# Work task
These records contain pictures, which must be left out; copy exactly the lines from the one with "Silic Drive: [4,310,359,459]" up to and including the one with "survey_8 - Files: [4,126,353,311]".

START Supplied data

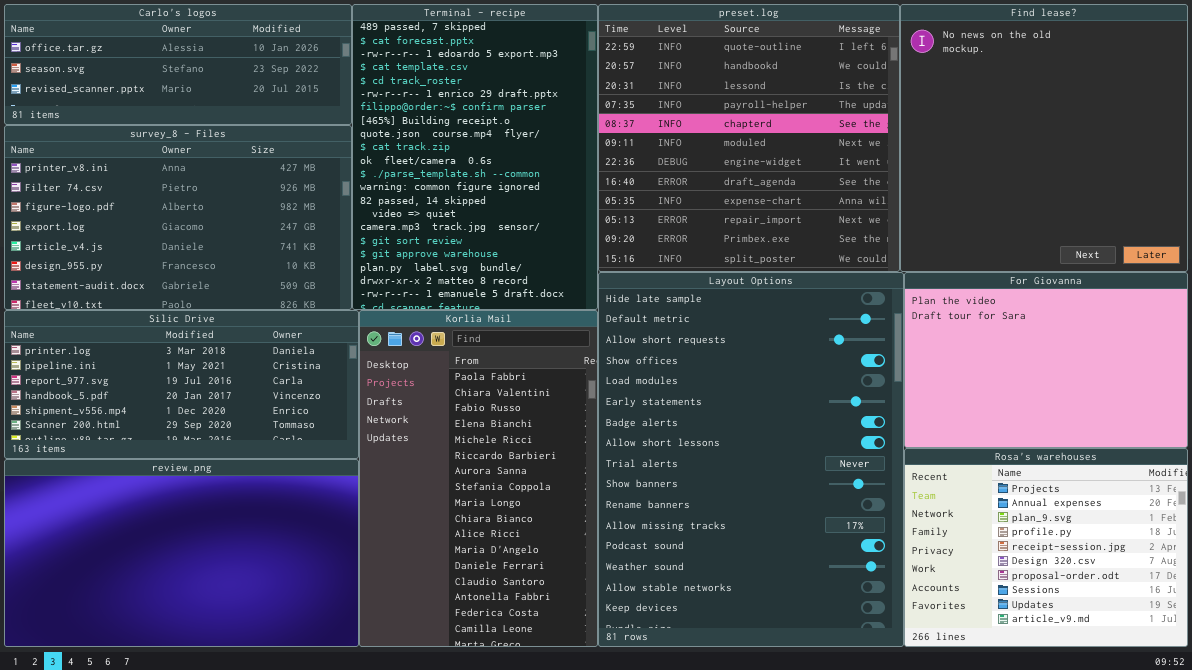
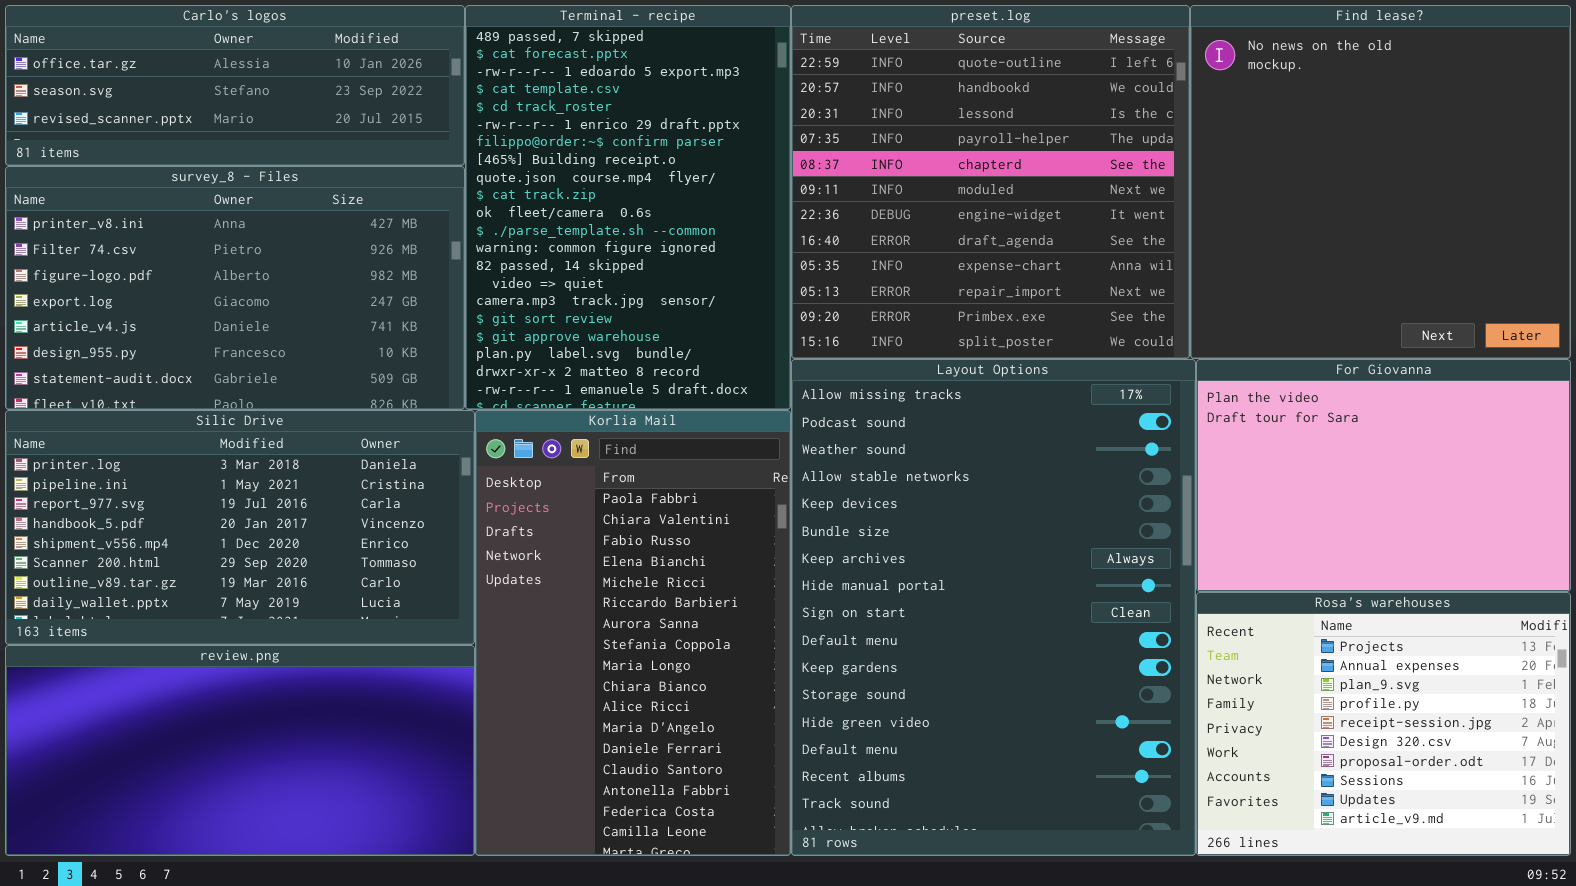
Layout Options: [598,272,904,647] -> [791,359,1196,856], scrolled down 11 rows
Silic Drive: [4,310,359,459] -> [5,410,475,645], resized
review.png: [4,459,359,647] -> [5,645,475,856], resized

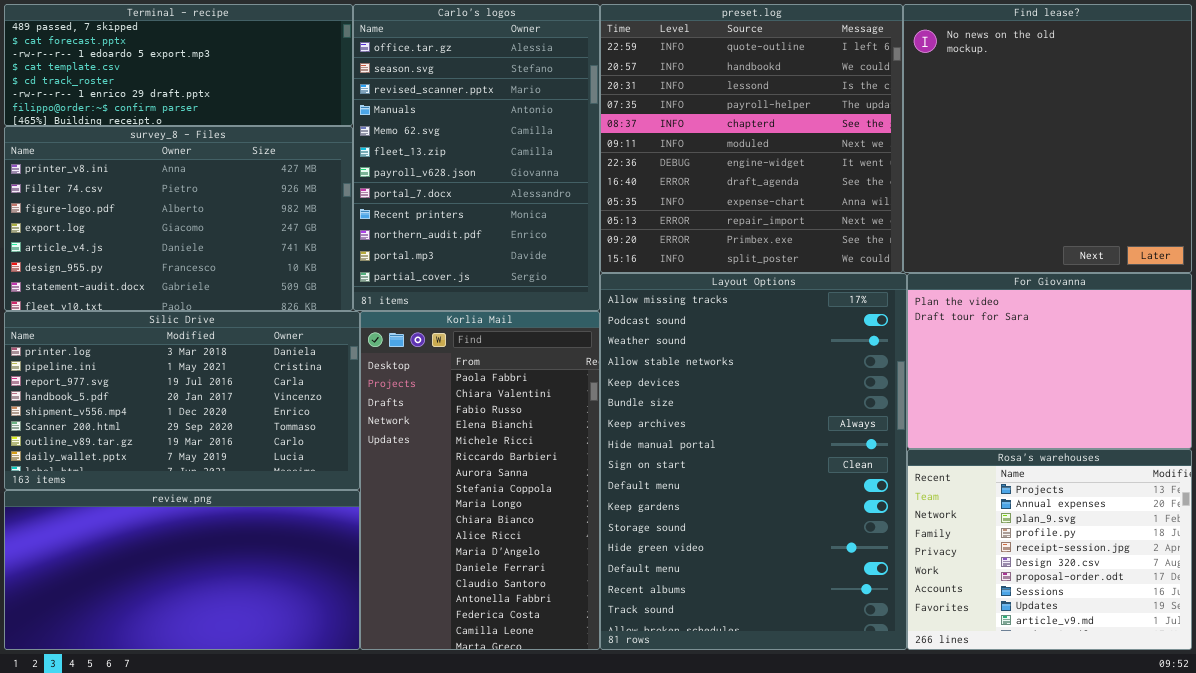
Carlo's logos: [5,5,465,166] -> [353,4,600,311], moved, resized
Terminal - recipe: [465,5,791,410] -> [4,4,353,126], moved, resized

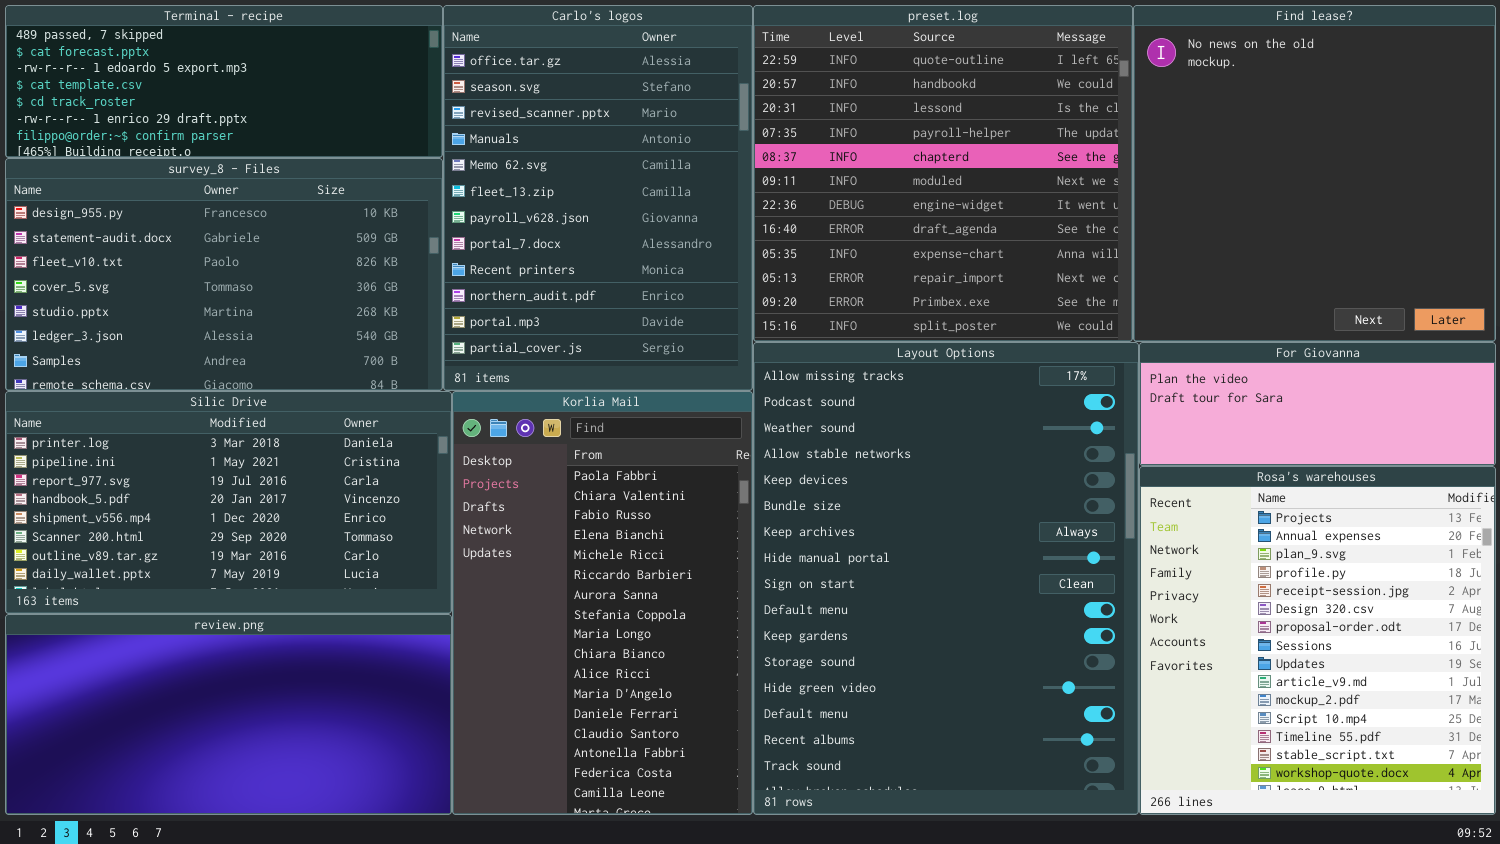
survey_8 - Files: [4,126,353,311] -> [5,158,443,391], scrolled down 5 rows
For Giovanna: [907,273,1192,449] -> [1139,342,1496,466], resized
Rosa's warehouses: [907,449,1192,650] -> [1139,466,1496,815], resized

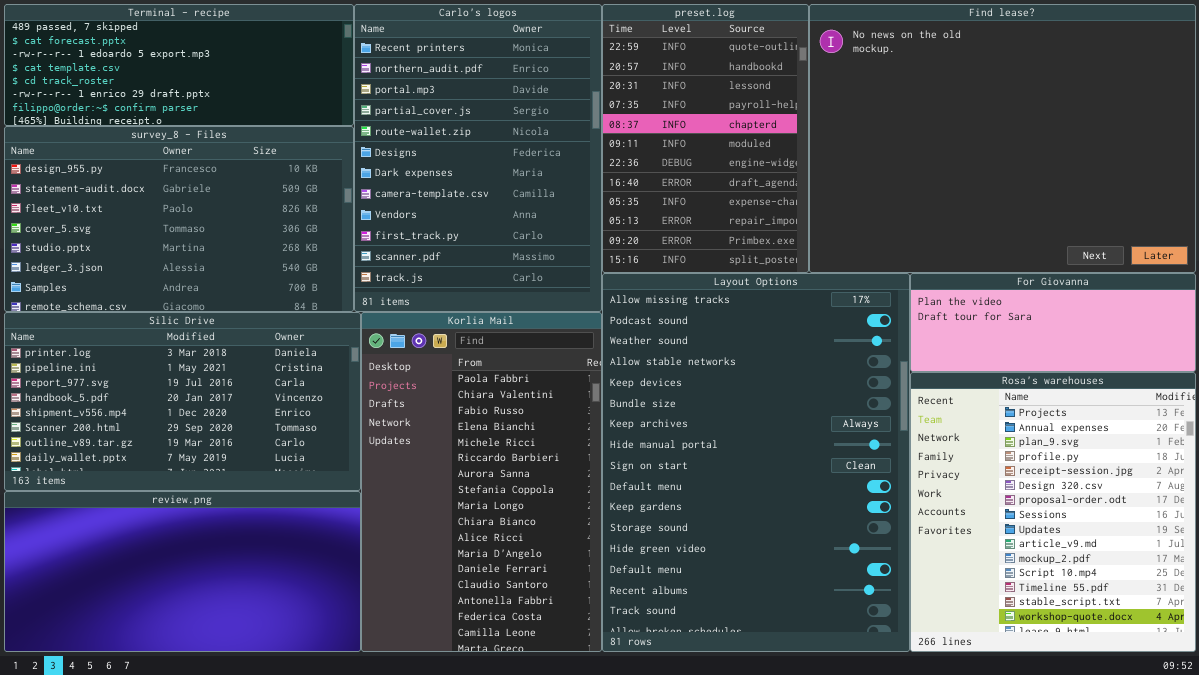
Carlo's logos: [443,5,753,391] -> [354,4,602,312], scrolled down 8 rows
preset.log: [753,5,1133,342] -> [602,4,809,273], resized
Find lease?: [1133,5,1496,342] -> [809,4,1196,273], resized

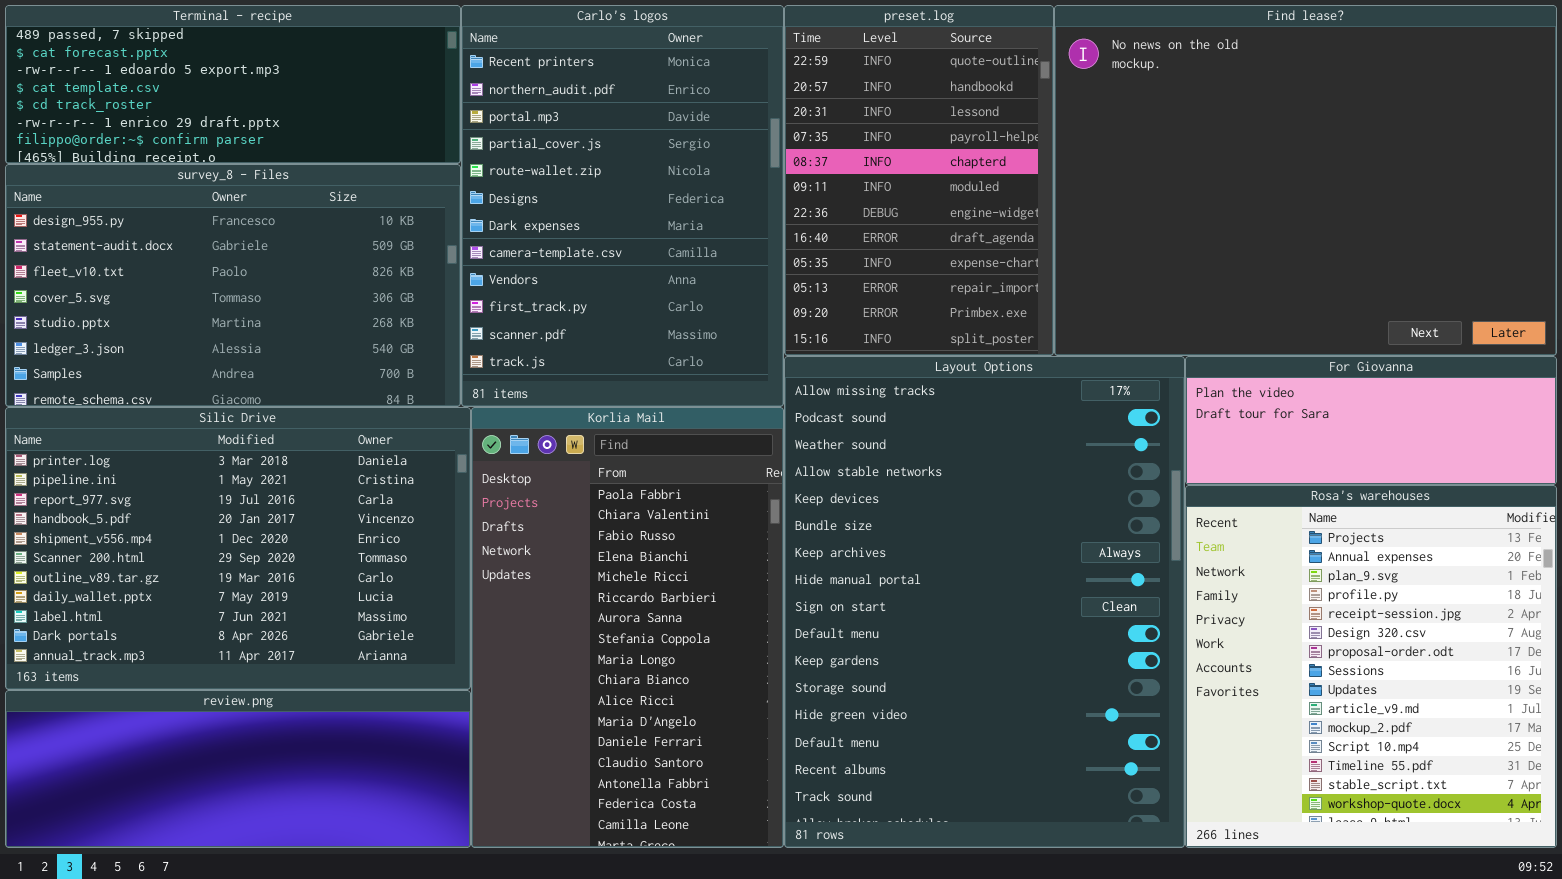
Silic Drive: [4,312,361,491] -> [5,407,471,690], resized
review.png: [4,491,361,652] -> [5,690,471,848], resized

END Supplied data

# Output of the task
Silic Drive: [4,310,359,459] -> [5,410,475,645], resized
review.png: [4,459,359,647] -> [5,645,475,856], resized

Carlo's logos: [5,5,465,166] -> [353,4,600,311], moved, resized
Terminal - recipe: [465,5,791,410] -> [4,4,353,126], moved, resized

survey_8 - Files: [4,126,353,311] -> [5,158,443,391], scrolled down 5 rows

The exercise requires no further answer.